# Prompt
Your answer must be the lines from the first record through the line that contains "black_gift (399 231", copied exactly and without any pictures.

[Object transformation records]
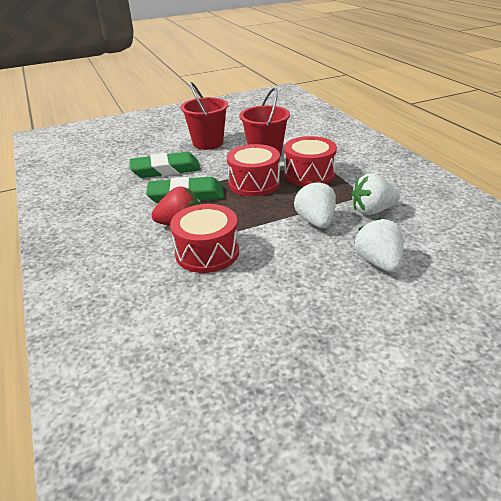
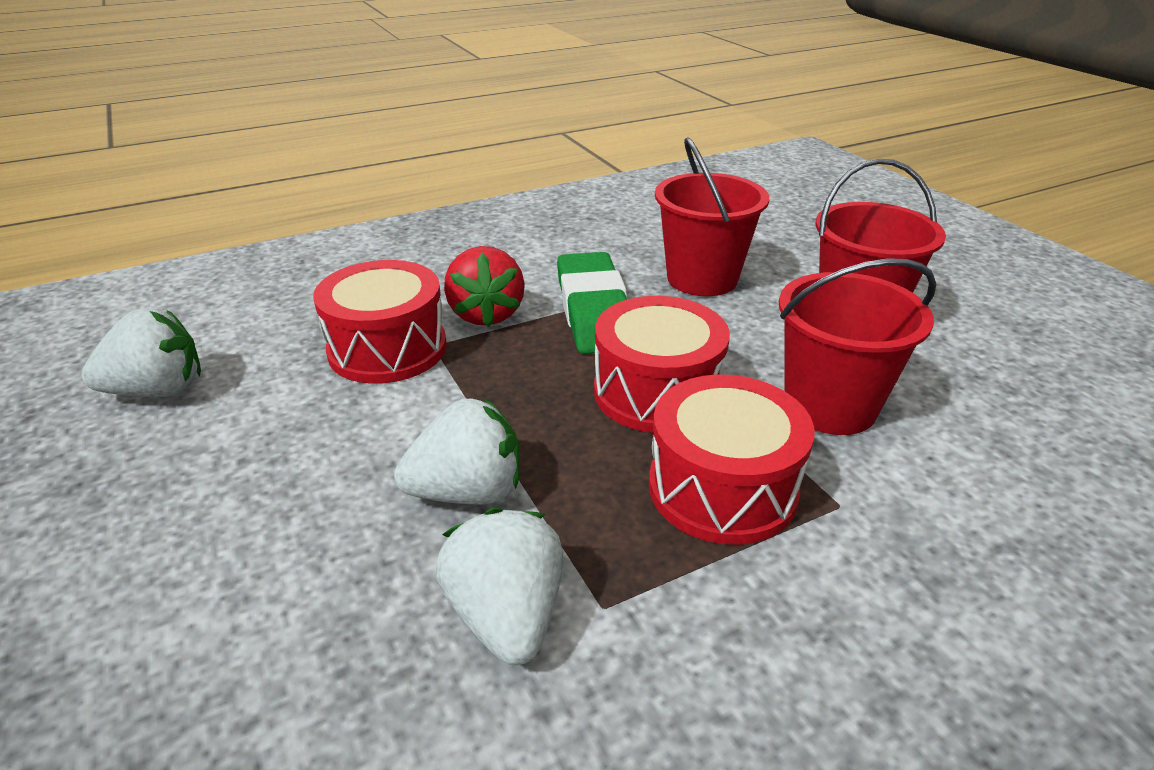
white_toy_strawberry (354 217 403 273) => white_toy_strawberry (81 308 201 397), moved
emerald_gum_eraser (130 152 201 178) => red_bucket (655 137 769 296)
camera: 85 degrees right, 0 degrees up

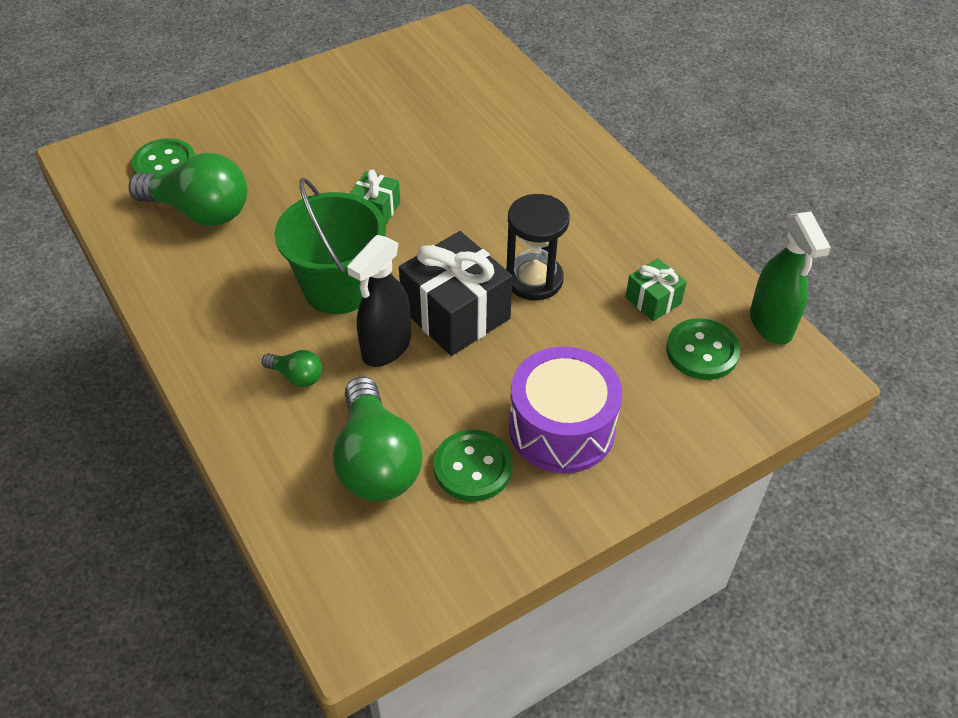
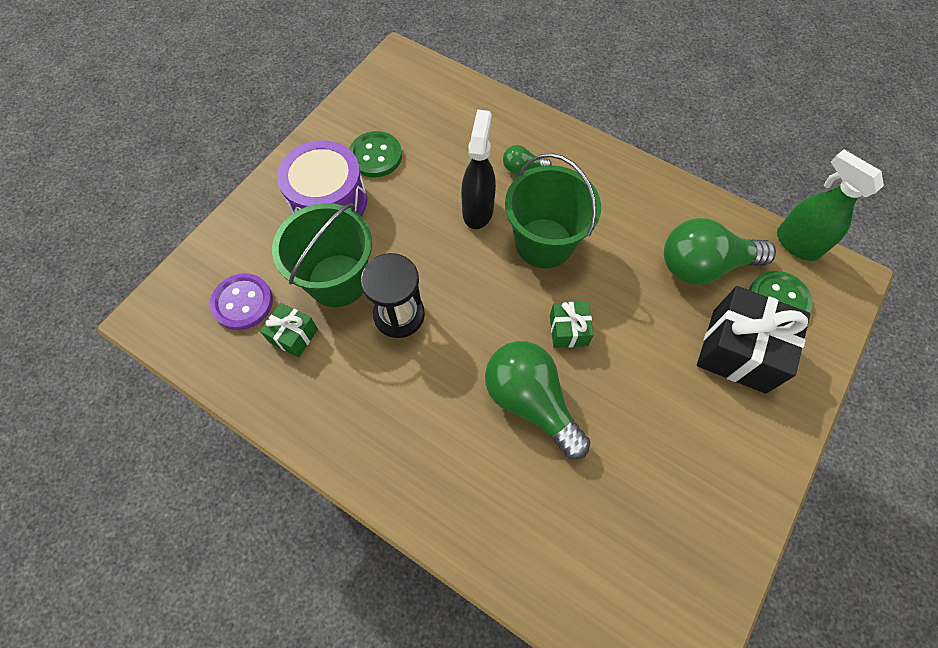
emerald_sewing_button (666 318 740 380) => purple_sewing_button (210 273 273 330)
nothing => emerald_bucket (272 203 372 307)
emerald_light_bulb (333 377 423 502) => emerald_light_bulb (485 341 591 459), moved
black_gift (399 231 513 356) => black_gift (697 286 810 394), moved
emerald_spray_cleaner (750 212 831 345) => emerald_spray_cleaner (777 149 884 261), moved
camera: 155 degrees right, 15 degrees up

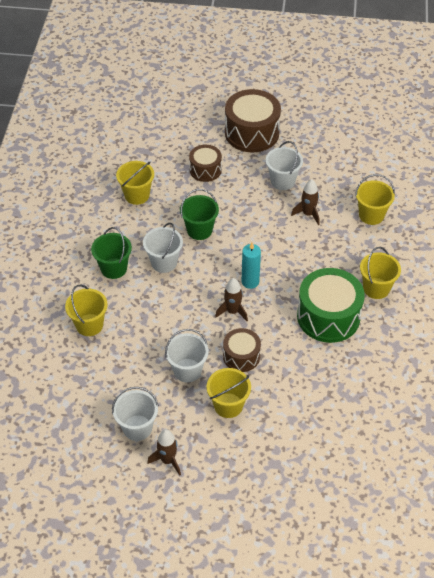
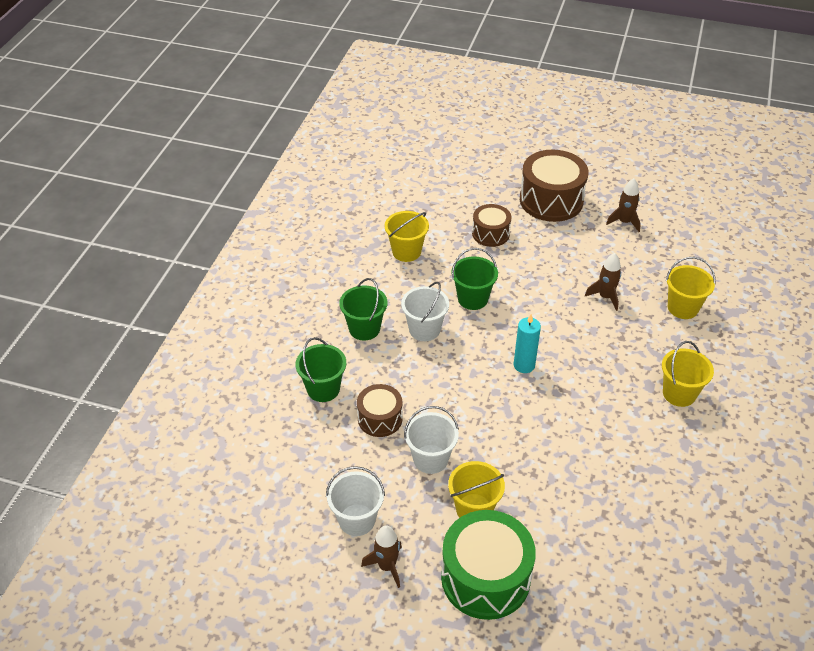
yellow_bucket (65 285 107 336) => emerald_bucket (295 337 346 402)
russet_toy_drum (223 328 261 372) => russet_toy_drum (357 384 403 437), moved
emerald_toy_drum (297 268 365 343) => emerald_toy_drum (441 510 536 620), moved
russet_spaceship (215 278 248 321) => russet_spaceship (606 178 641 232), moved
white_bucket (266 141 303 190) => nothing
camera: 10 degrees right, 5 degrees down

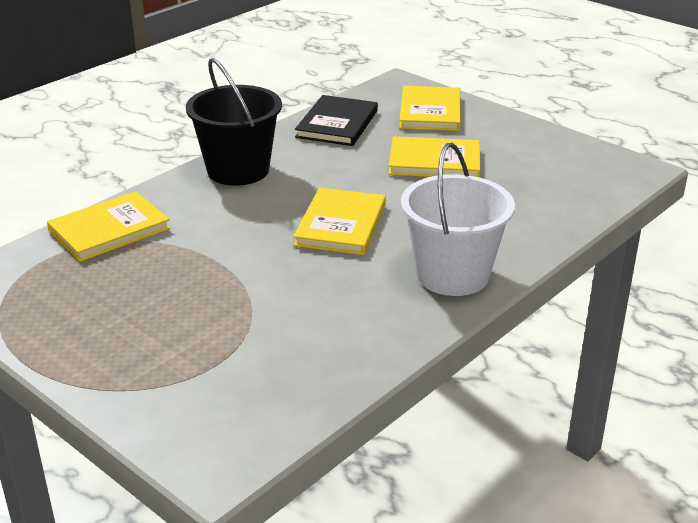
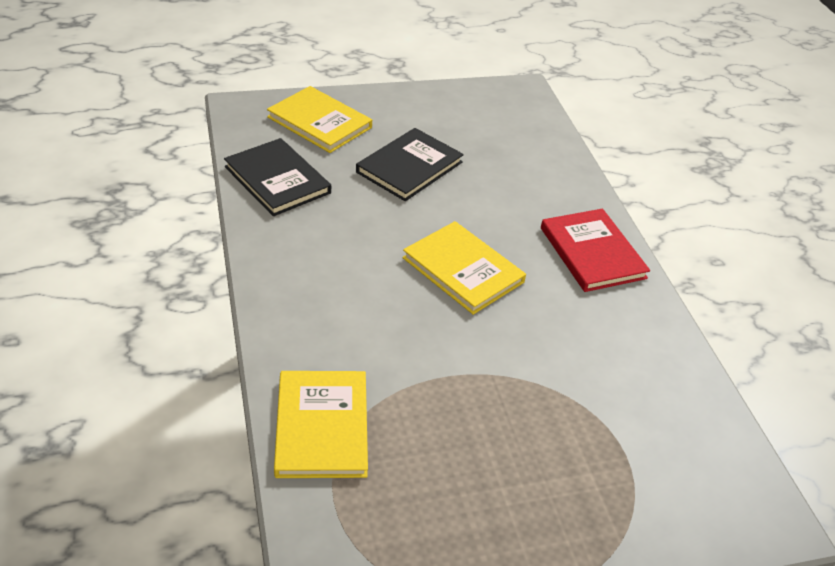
yellow_hardback (388 136 480 178) => black_hardback (356 128 464 201)
white_bucket (401 143 515 296) => red_hardback (541 209 650 292)
black_bucket (186 58 282 186) => nothing
camera: 60 degrees left, 10 degrees up

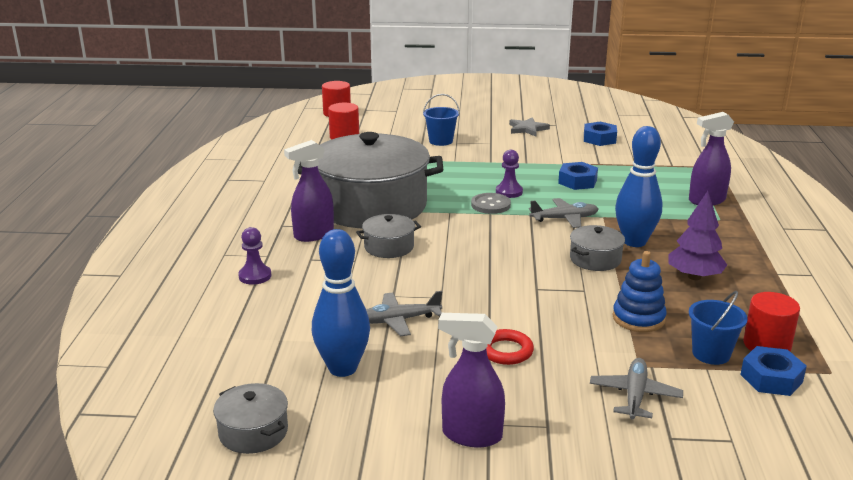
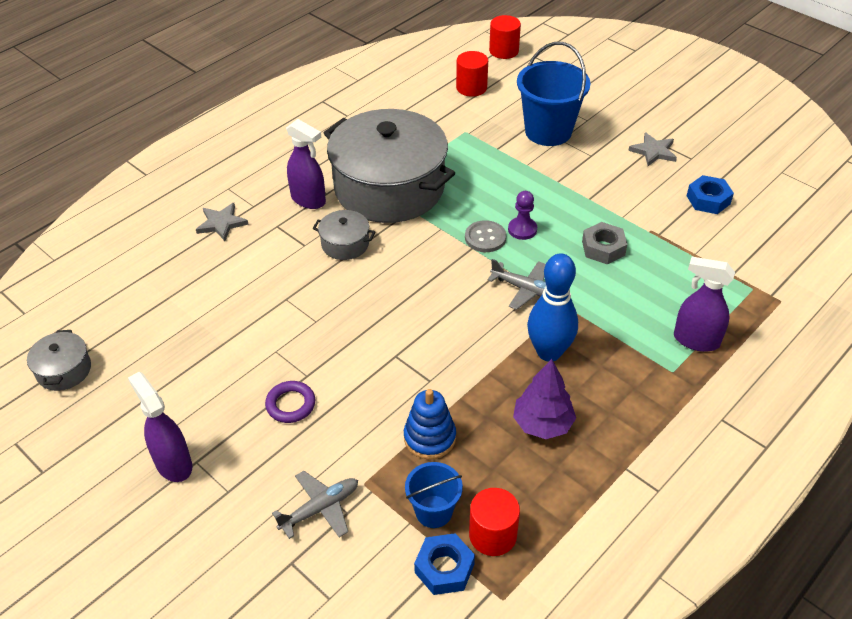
purple_game_pawn (238 227 271 285) => grey_star (196 203 249 241)
red_torus (486 329 534 365) => purple_torus (265 381 315 423)
purple_spray_cleaner (284 140 334 242) => purple_spray_cleaner (286 119 326 209), 150 degrees counterclockwise
cobalt_bucket (423 94 460 146) => cobalt_bucket (517 42 591 146), x1.81
cobalt_nut (558 162 598 190) => grey_nut (582 222 627 264)
cobalt_skittle (312 229 370 377) => nothing
grey_plane (366 291 442 336) => nothing
grey_stockpot (570 225 625 271) => nothing
camera: 40 degrees right, 20 degrees up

# Task response
white_toy_strawberry (354 217 403 273) => white_toy_strawberry (81 308 201 397), moved
emerald_gum_eraser (130 152 201 178) => red_bucket (655 137 769 296)
camera: 85 degrees right, 0 degrees up

emerald_sewing_button (666 318 740 380) => purple_sewing_button (210 273 273 330)
nothing => emerald_bucket (272 203 372 307)
emerald_light_bulb (333 377 423 502) => emerald_light_bulb (485 341 591 459), moved
black_gift (399 231 513 356) => black_gift (697 286 810 394), moved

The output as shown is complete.